• **DATA PROVIDED**
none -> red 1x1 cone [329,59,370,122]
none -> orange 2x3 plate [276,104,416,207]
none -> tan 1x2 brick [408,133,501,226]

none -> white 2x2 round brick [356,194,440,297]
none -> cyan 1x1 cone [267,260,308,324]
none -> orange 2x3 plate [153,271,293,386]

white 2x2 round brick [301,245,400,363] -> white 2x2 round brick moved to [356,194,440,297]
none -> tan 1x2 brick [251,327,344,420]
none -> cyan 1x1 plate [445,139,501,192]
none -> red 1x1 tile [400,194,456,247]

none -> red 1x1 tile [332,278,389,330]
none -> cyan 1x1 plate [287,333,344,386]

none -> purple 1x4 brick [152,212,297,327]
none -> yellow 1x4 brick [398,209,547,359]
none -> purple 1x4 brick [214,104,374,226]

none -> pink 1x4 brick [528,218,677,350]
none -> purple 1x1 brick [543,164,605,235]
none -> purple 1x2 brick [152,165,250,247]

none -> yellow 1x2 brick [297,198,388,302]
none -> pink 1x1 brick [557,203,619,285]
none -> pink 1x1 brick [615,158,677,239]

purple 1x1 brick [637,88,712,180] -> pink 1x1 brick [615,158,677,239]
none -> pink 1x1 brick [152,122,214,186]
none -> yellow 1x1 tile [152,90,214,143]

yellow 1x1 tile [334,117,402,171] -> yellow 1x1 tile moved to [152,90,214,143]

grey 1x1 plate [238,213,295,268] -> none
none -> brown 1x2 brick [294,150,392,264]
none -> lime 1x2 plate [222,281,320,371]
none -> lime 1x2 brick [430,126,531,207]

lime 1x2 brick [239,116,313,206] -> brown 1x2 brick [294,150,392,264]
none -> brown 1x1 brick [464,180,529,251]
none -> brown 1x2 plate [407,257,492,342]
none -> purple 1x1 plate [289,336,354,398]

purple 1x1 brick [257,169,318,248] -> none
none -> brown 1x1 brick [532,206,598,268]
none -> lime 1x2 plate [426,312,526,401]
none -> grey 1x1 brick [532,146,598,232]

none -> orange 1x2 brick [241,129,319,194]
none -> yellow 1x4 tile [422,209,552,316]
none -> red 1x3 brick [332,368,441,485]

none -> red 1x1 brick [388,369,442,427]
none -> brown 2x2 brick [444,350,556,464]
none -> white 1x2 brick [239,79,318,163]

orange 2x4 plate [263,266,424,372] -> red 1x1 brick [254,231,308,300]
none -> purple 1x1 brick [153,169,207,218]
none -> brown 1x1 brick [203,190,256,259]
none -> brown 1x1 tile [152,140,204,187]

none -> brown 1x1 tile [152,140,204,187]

• **EXERCISE GOAL**
Please give back, exactly as it stands above, the stretch from the line with "none -> brown 1x1 brick [464,180,529,251]" through the line with "none -> red 1x3 brick [332,368,441,485]", and no line outside it.

• **YOUR RESPONSE**
none -> brown 1x1 brick [464,180,529,251]
none -> brown 1x2 plate [407,257,492,342]
none -> purple 1x1 plate [289,336,354,398]

purple 1x1 brick [257,169,318,248] -> none
none -> brown 1x1 brick [532,206,598,268]
none -> lime 1x2 plate [426,312,526,401]
none -> grey 1x1 brick [532,146,598,232]

none -> orange 1x2 brick [241,129,319,194]
none -> yellow 1x4 tile [422,209,552,316]
none -> red 1x3 brick [332,368,441,485]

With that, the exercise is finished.